***** DATA RECORDS
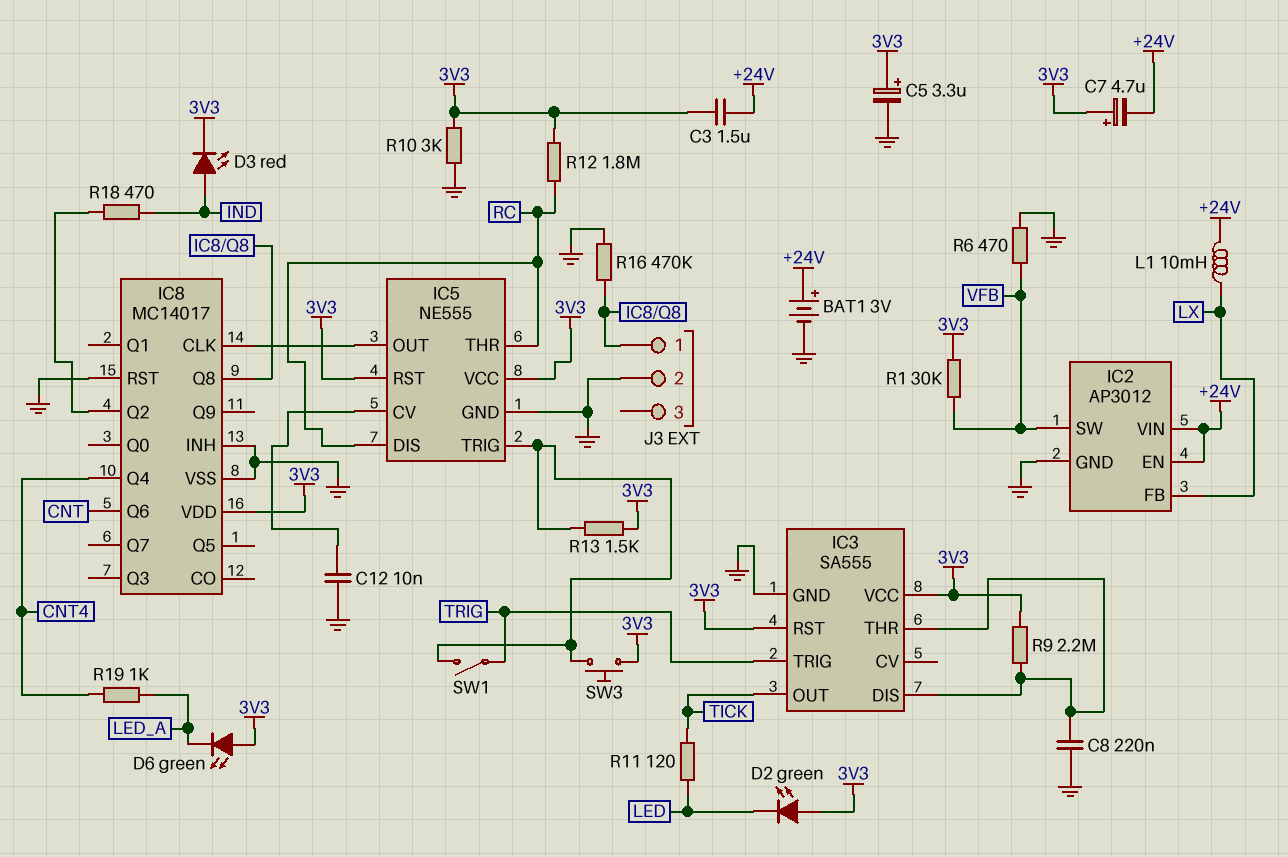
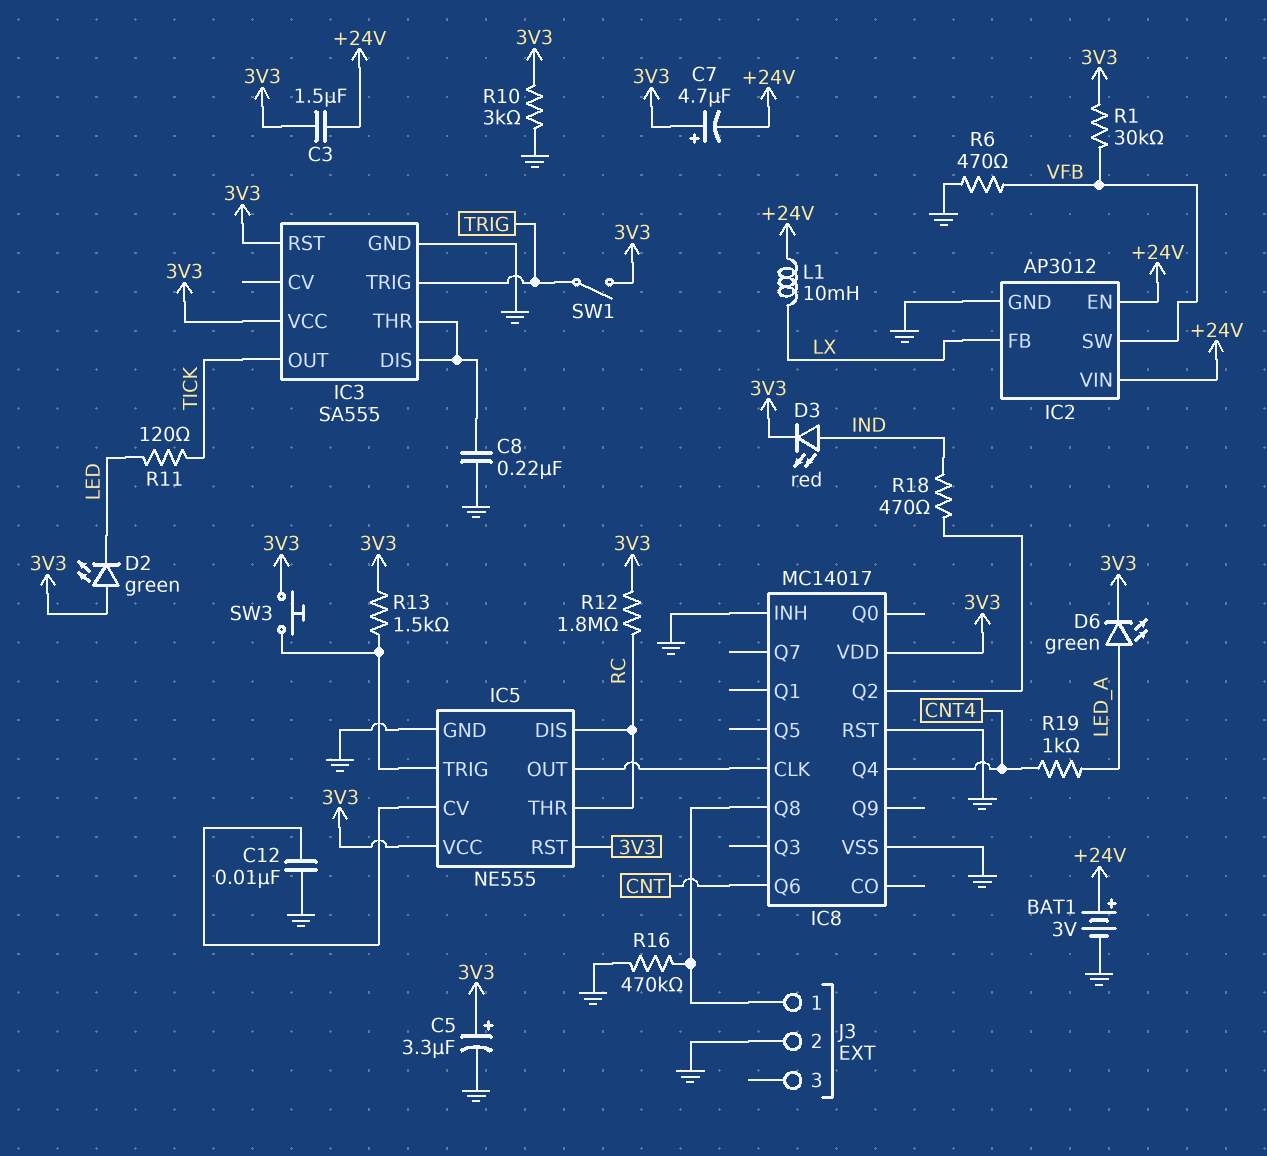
D6: LED green (A 3V3, K LED_A) -> LED green (A LED_A, K 3V3)
R9: 2.2M (3V3, IC3/DIS) -> none
SW1: switch (IC5/TRIG, TRIG) -> switch (3V3, TRIG)

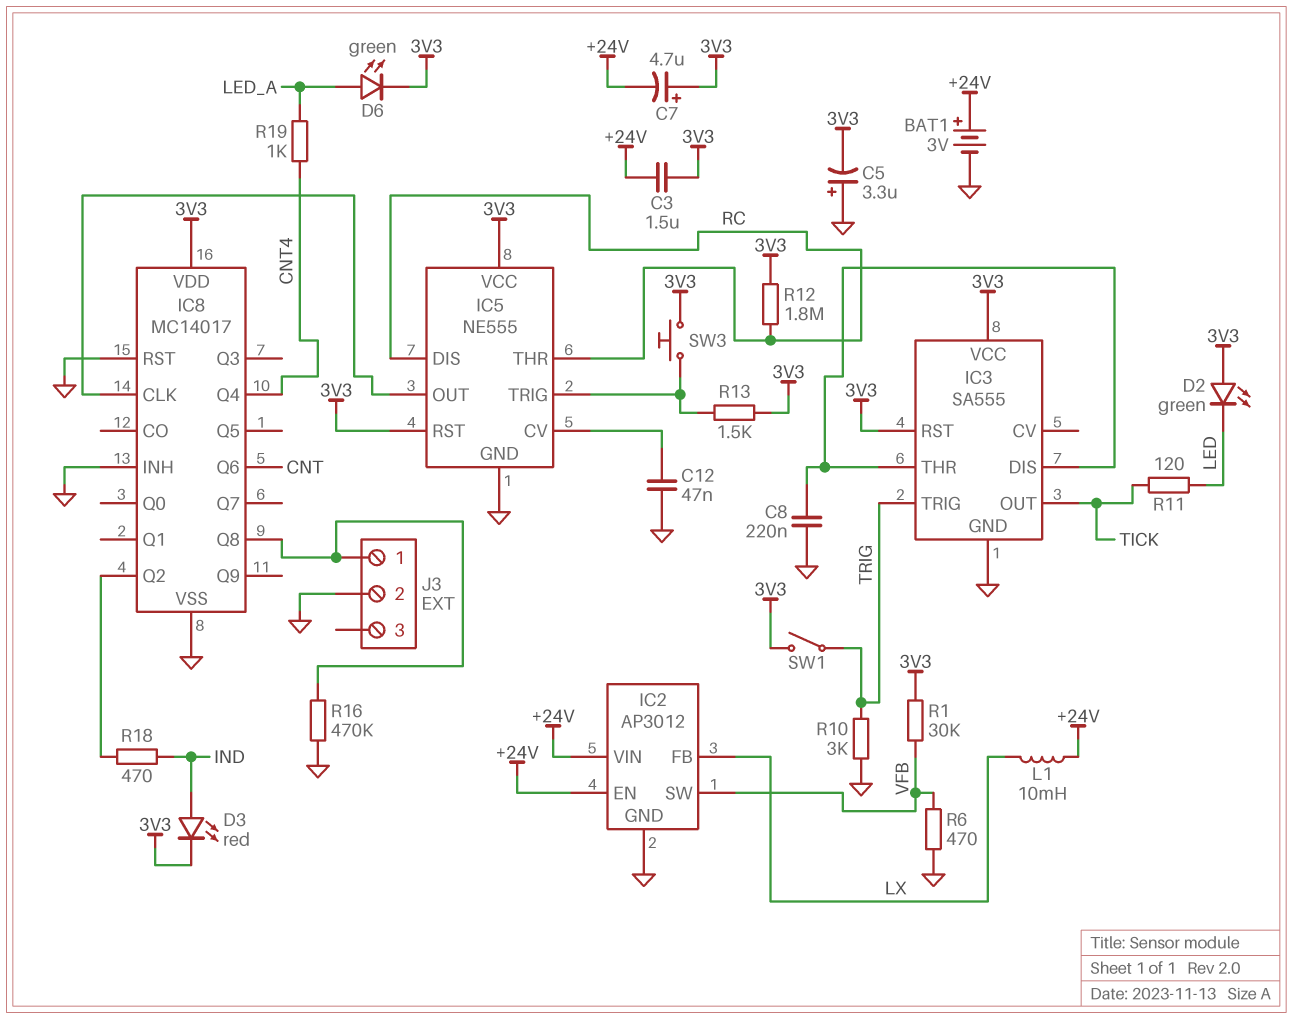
C5: 3.3uF (plus 3V3, minus GND) -> 3.3uF (plus GND, minus 3V3)
C12: 10nF (GND, IC5/CV) -> 47nF (GND, IC5/CV)
R10: 3k (3V3, GND) -> 3k (GND, TRIG)

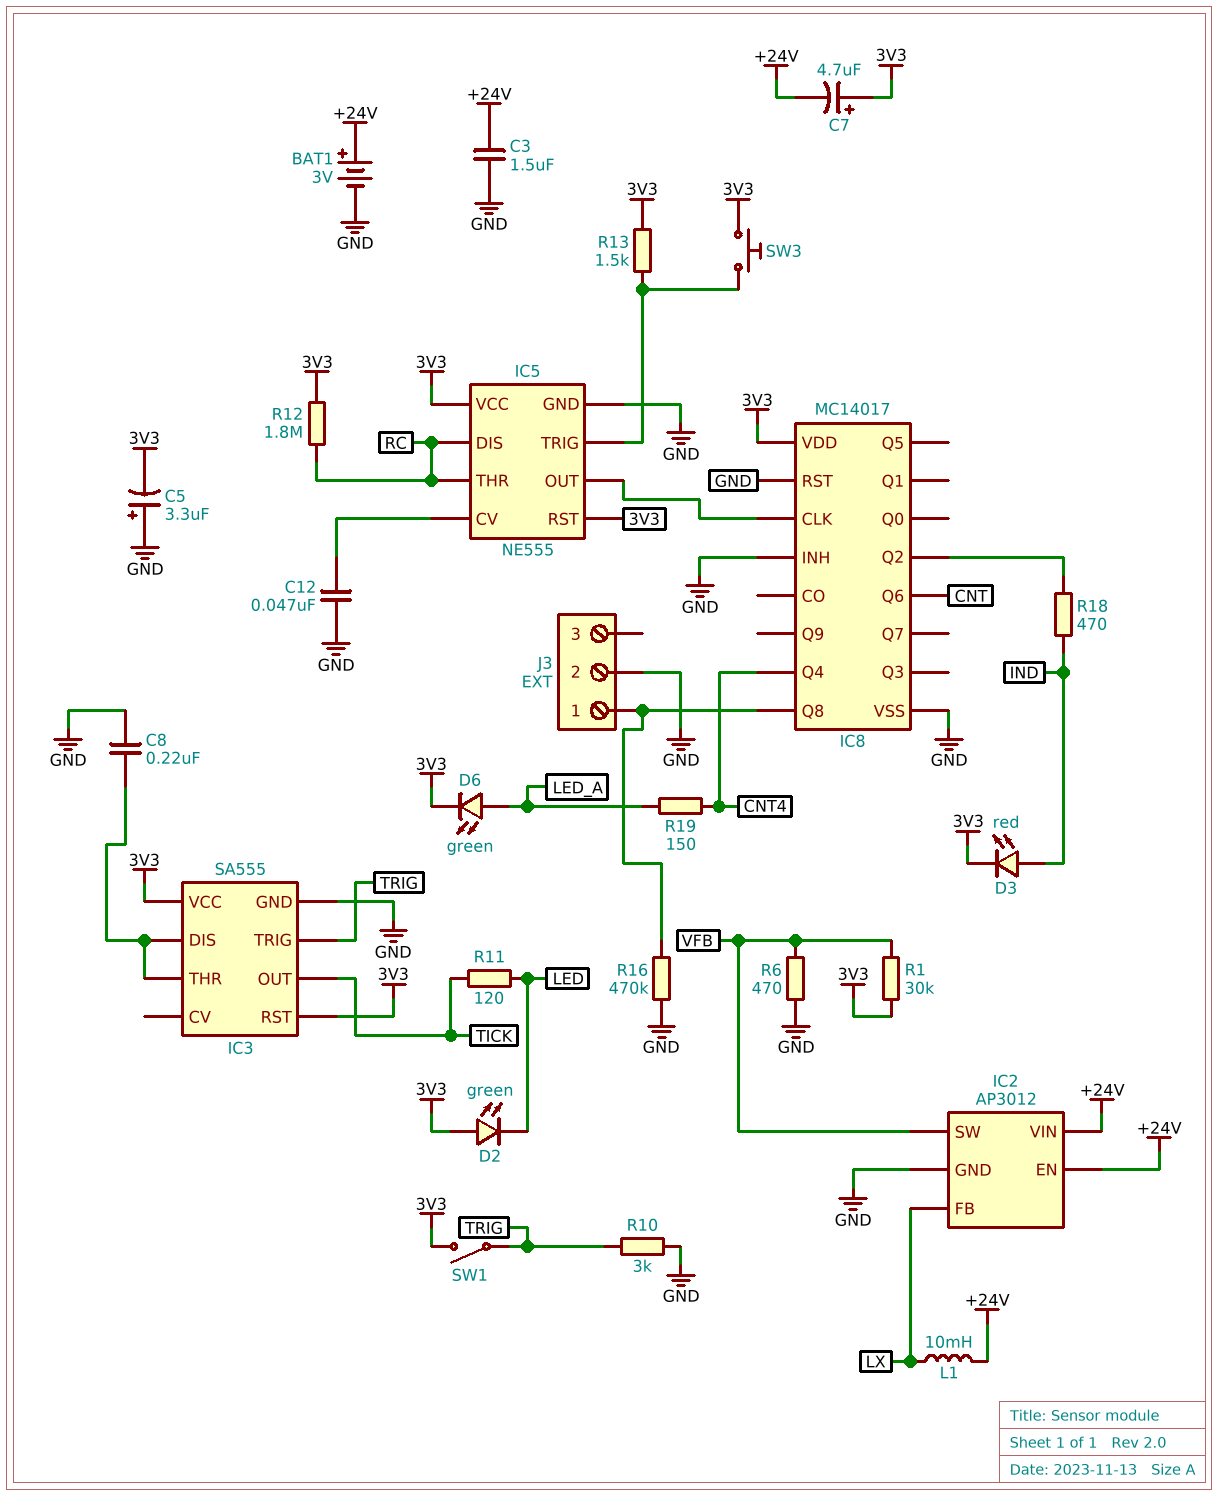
C3: 1.5uF (+24V, 3V3) -> 1.5uF (+24V, GND)
R19: 1k (CNT4, LED_A) -> 150 (CNT4, LED_A)

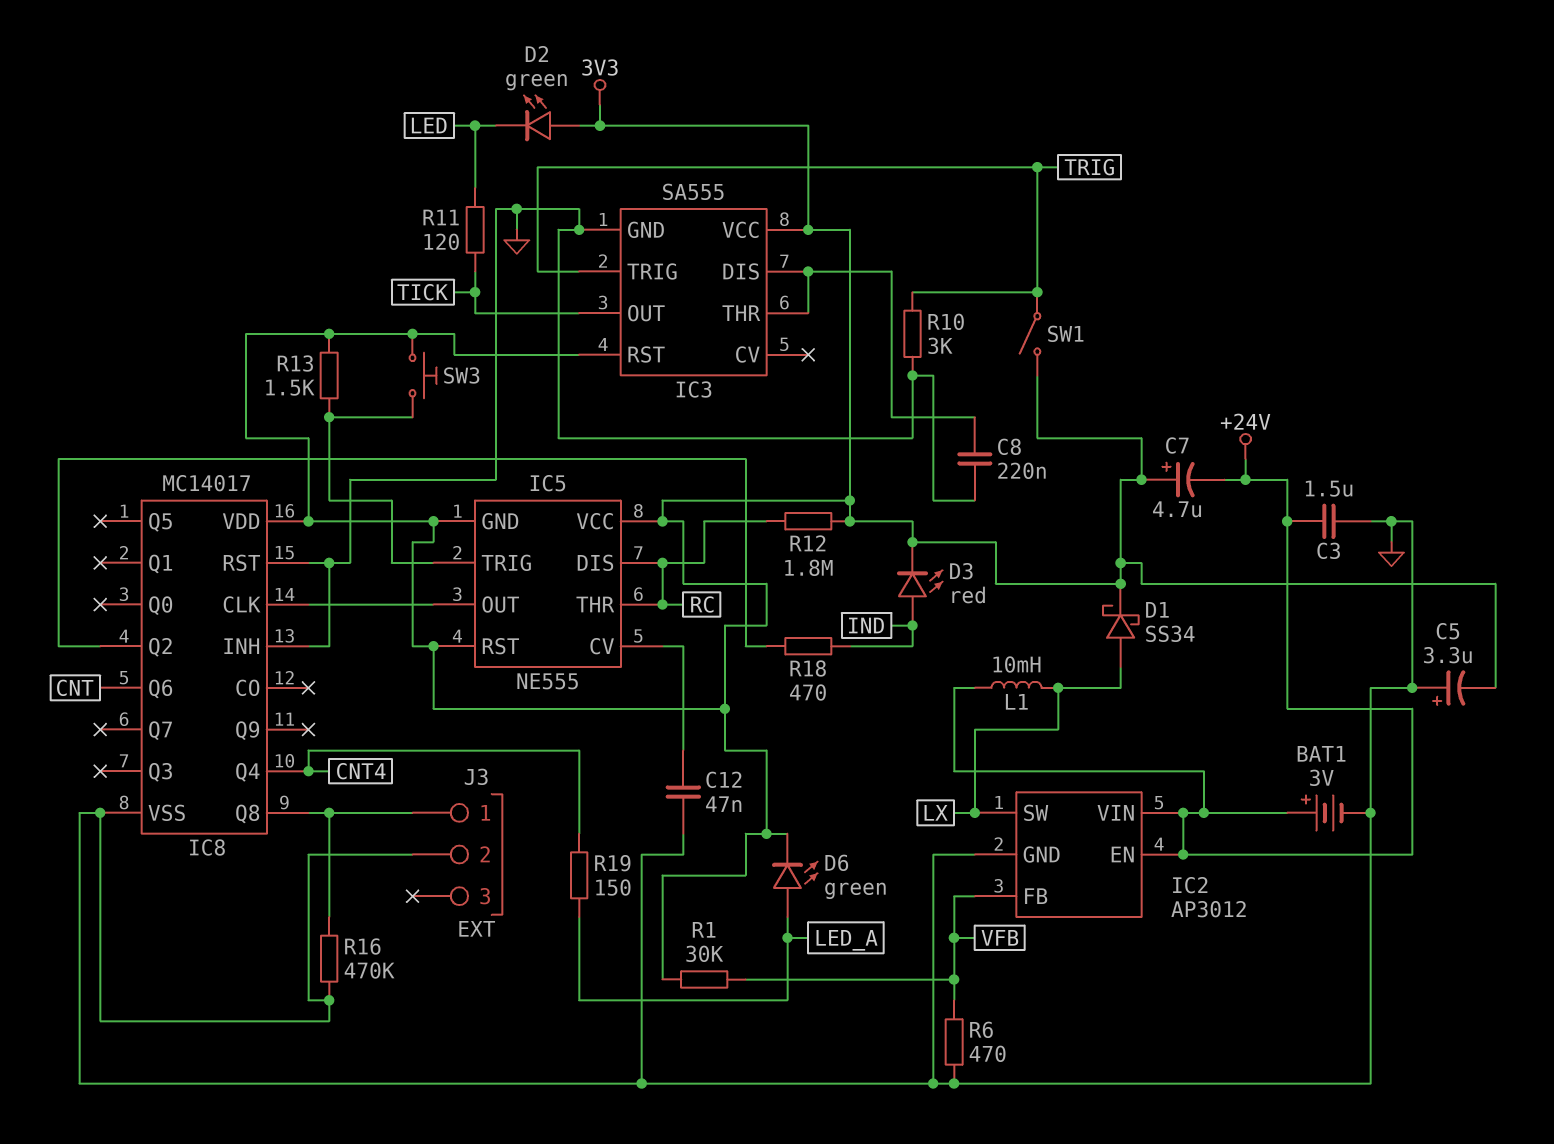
D1: none -> schottky SS34 (A LX, K 3V3)
IC2 pin FB: LX -> VFB
IC2 pin SW: VFB -> LX
IC5 pin GND: GND -> 3V3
**********
◆ PROMPT
Every line above carrying the word "none" needs to be shown.

◆ WRITTEN RESPONSE
R9: 2.2M (3V3, IC3/DIS) -> none
D1: none -> schottky SS34 (A LX, K 3V3)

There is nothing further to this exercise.